(Beginning of Study material)

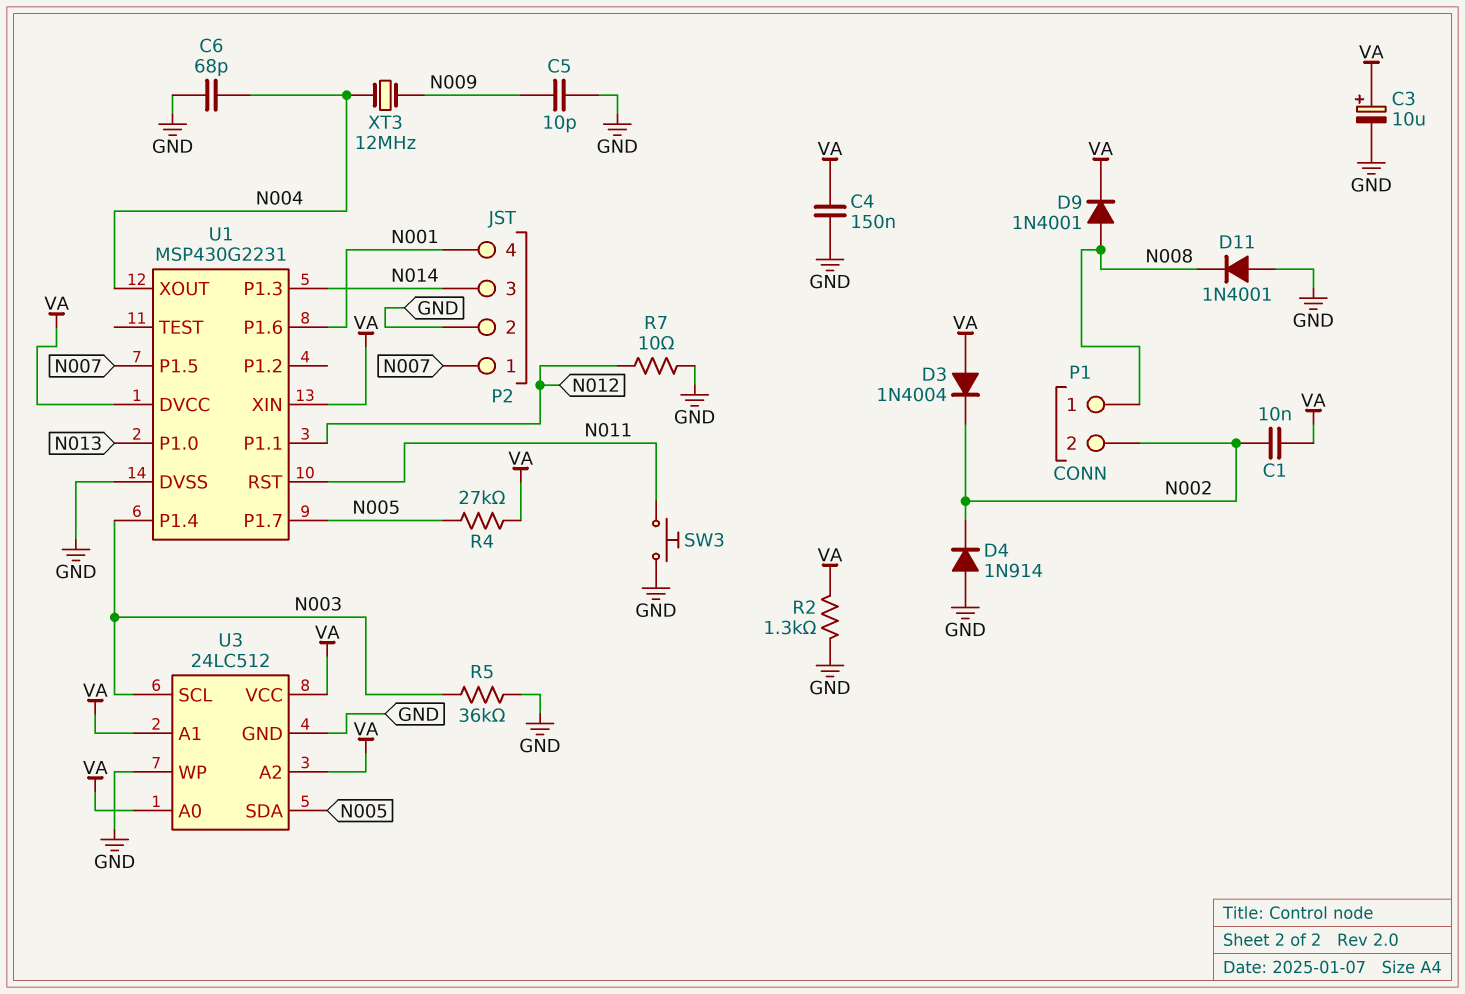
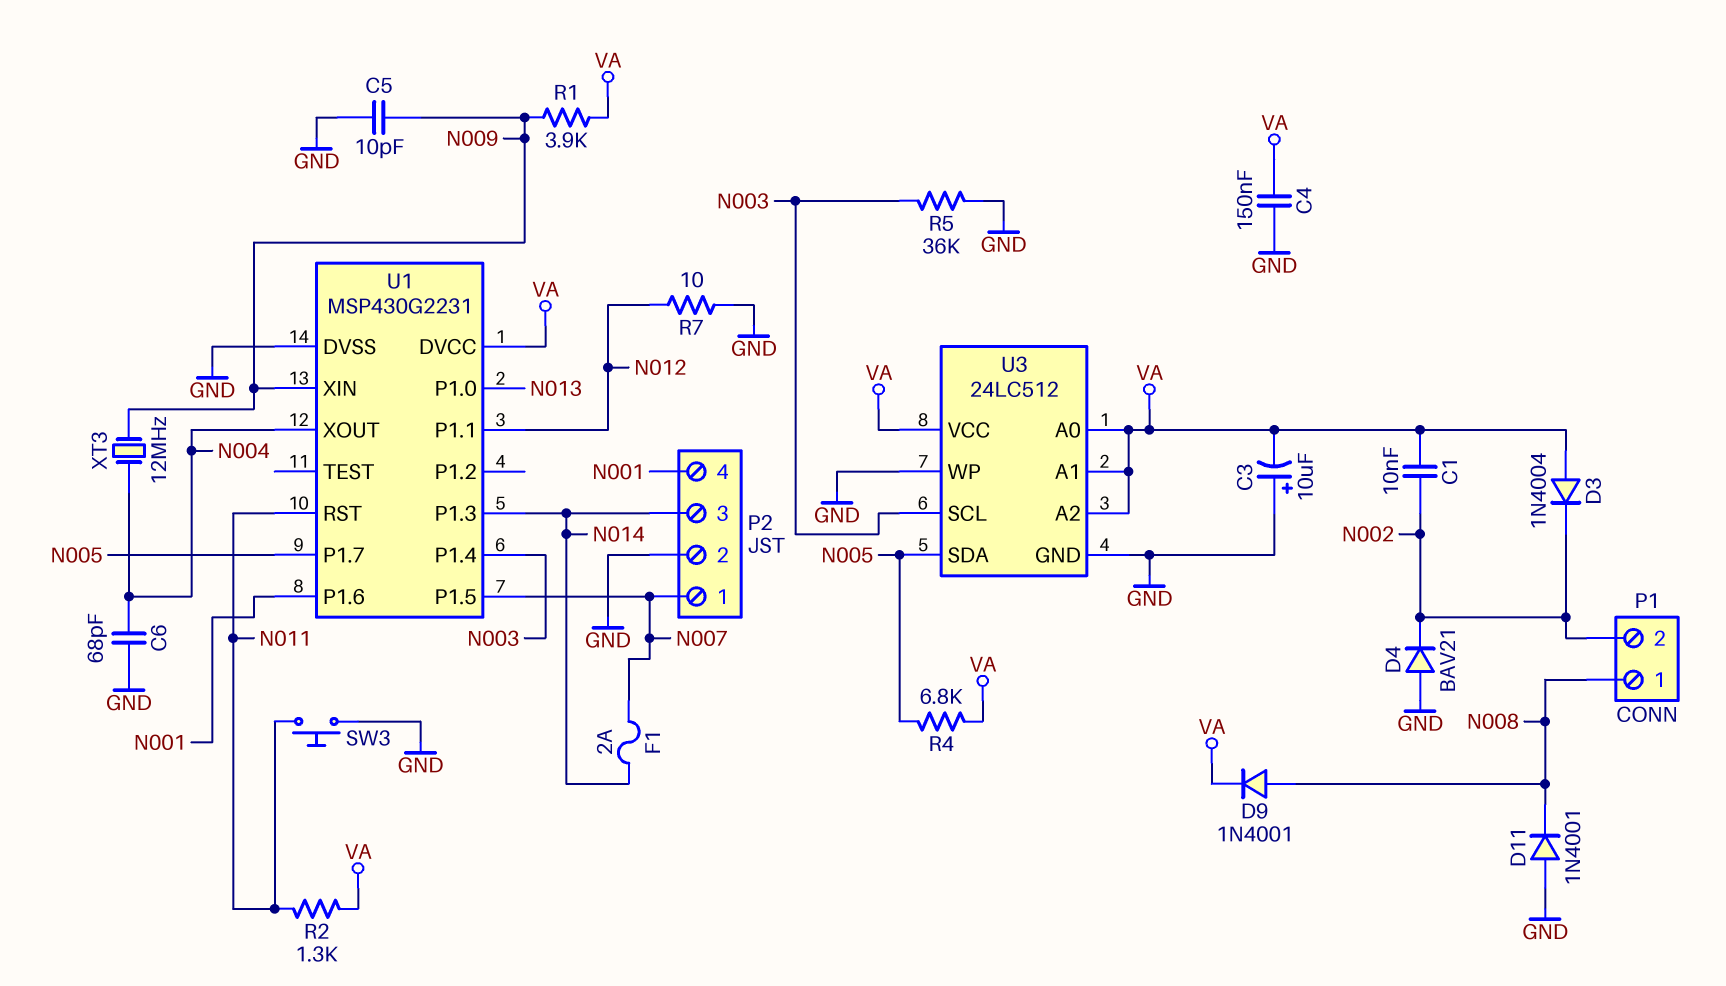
C3: 10uF (plus VA, minus GND) -> 10uF (plus GND, minus VA)
D4: diode 1N914 (A GND, K N002) -> diode BAV21 (A GND, K N002)
F1: none -> 2A (N007, N014)
R1: none -> 3.9k (N009, VA)
R2: 1.3k (GND, VA) -> 1.3k (N011, VA)
R4: 27k (N005, VA) -> 6.8k (N005, VA)
U1 pin XIN: VA -> N009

(End of Study material)

Your goal: From the first line to the last, set down the records word for word and drop the images.

Your response:
C3: 10uF (plus VA, minus GND) -> 10uF (plus GND, minus VA)
D4: diode 1N914 (A GND, K N002) -> diode BAV21 (A GND, K N002)
F1: none -> 2A (N007, N014)
R1: none -> 3.9k (N009, VA)
R2: 1.3k (GND, VA) -> 1.3k (N011, VA)
R4: 27k (N005, VA) -> 6.8k (N005, VA)
U1 pin XIN: VA -> N009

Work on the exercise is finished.